<<<<

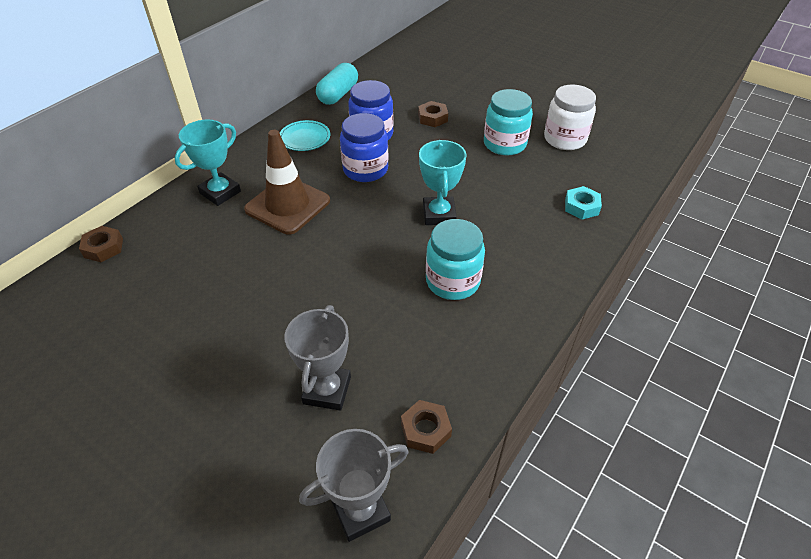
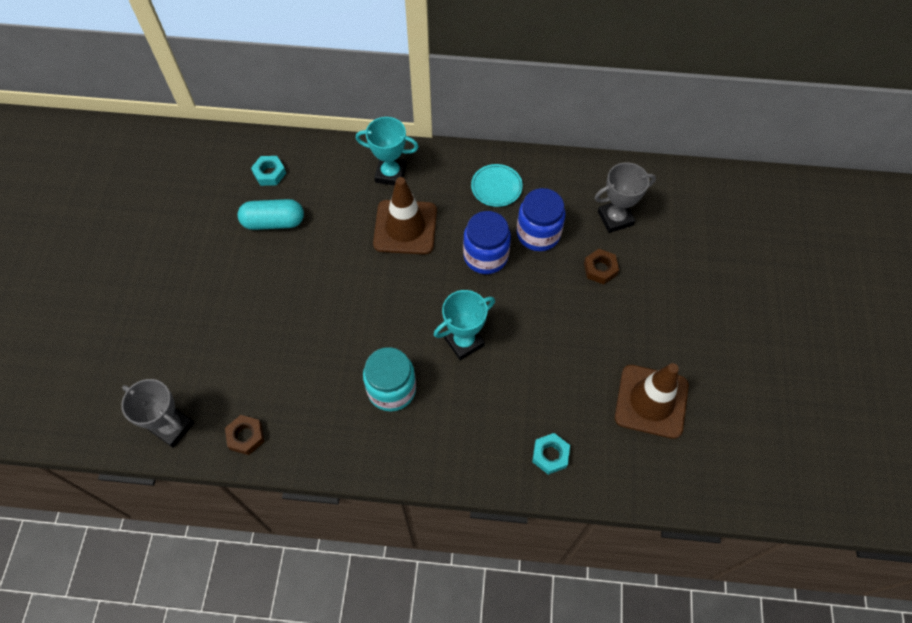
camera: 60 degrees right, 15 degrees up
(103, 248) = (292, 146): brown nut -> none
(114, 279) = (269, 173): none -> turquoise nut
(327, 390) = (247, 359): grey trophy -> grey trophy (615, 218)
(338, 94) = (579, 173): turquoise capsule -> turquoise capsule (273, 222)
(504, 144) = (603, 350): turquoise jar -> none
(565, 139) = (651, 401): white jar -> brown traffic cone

>>>>
<<<<

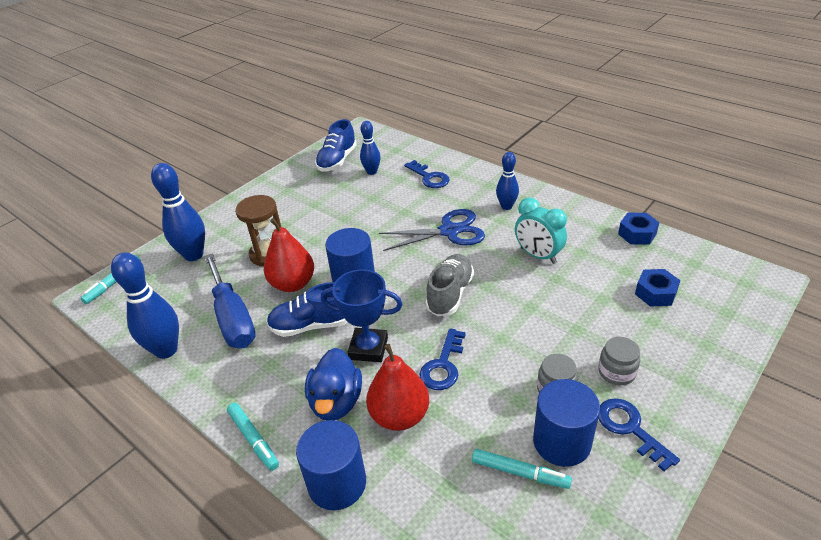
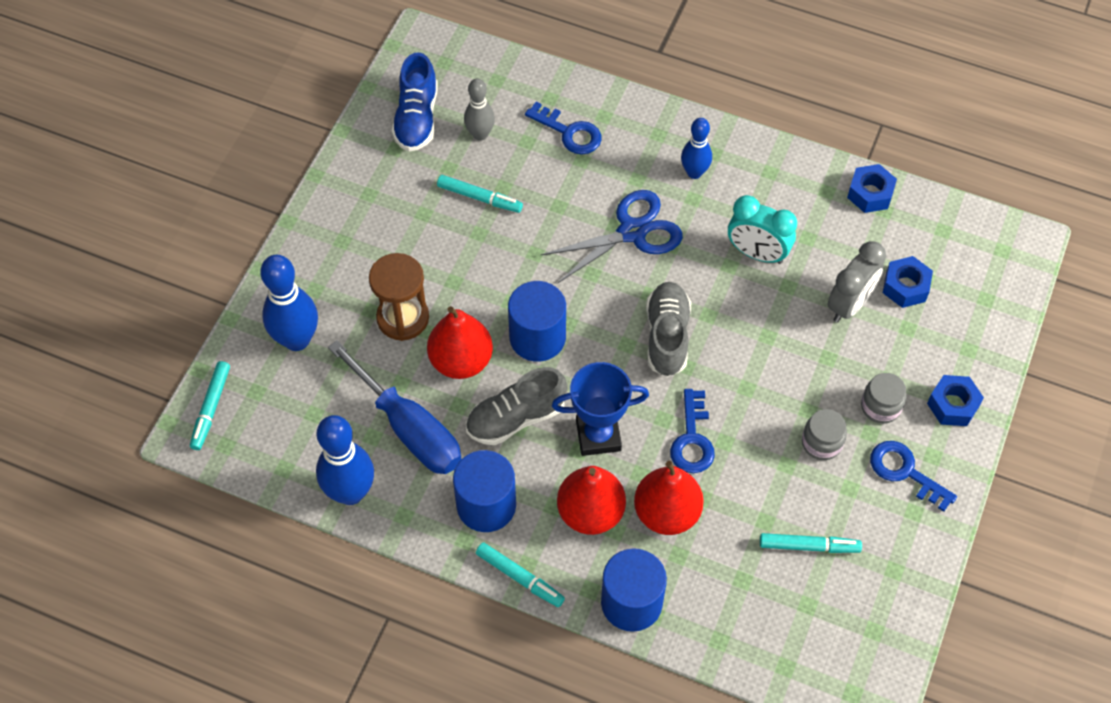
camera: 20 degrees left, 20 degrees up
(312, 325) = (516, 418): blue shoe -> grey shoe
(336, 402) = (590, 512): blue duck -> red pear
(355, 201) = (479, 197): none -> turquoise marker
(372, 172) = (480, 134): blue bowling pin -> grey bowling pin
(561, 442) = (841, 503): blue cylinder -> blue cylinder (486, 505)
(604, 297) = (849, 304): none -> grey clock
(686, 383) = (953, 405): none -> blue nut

>>>>
<<<<

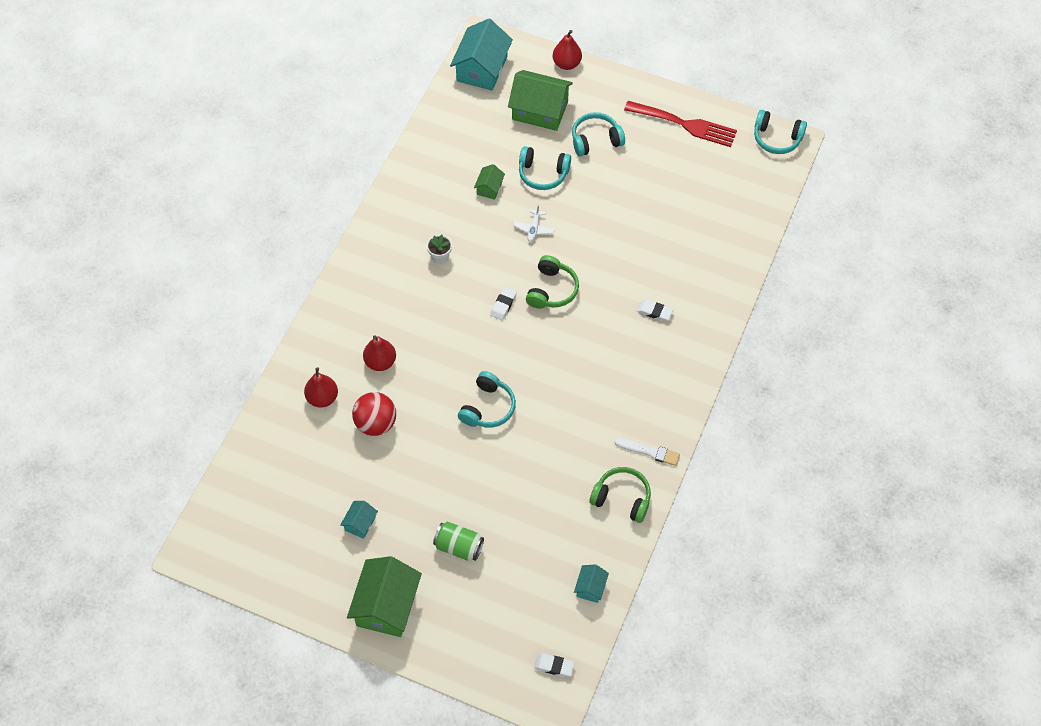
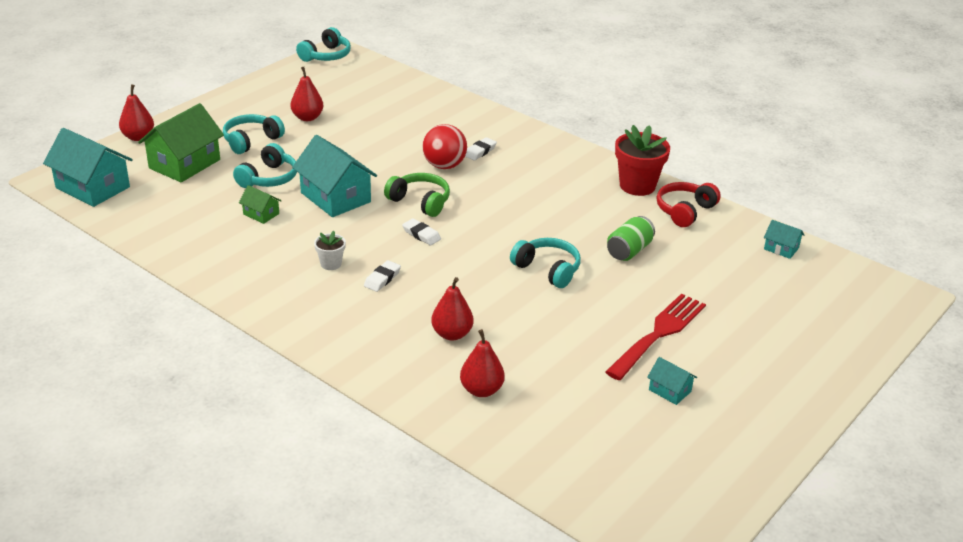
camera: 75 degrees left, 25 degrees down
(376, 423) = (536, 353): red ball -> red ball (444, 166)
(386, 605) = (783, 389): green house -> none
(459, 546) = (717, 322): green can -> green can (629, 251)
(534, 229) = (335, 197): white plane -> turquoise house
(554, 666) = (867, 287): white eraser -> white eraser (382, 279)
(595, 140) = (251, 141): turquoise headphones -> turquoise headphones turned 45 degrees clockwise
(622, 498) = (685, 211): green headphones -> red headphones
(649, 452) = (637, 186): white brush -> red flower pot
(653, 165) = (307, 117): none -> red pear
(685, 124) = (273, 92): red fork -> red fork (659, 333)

>>>>

## [What you need to do]
Repeat word for word the lines above that run from the line containing "(534, 229) = (335, 197): white" through the line containing "(685, 124) = (273, 92): red", both ends included, and nothing else.

## [Solution to this task]
(534, 229) = (335, 197): white plane -> turquoise house
(554, 666) = (867, 287): white eraser -> white eraser (382, 279)
(595, 140) = (251, 141): turquoise headphones -> turquoise headphones turned 45 degrees clockwise
(622, 498) = (685, 211): green headphones -> red headphones
(649, 452) = (637, 186): white brush -> red flower pot
(653, 165) = (307, 117): none -> red pear
(685, 124) = (273, 92): red fork -> red fork (659, 333)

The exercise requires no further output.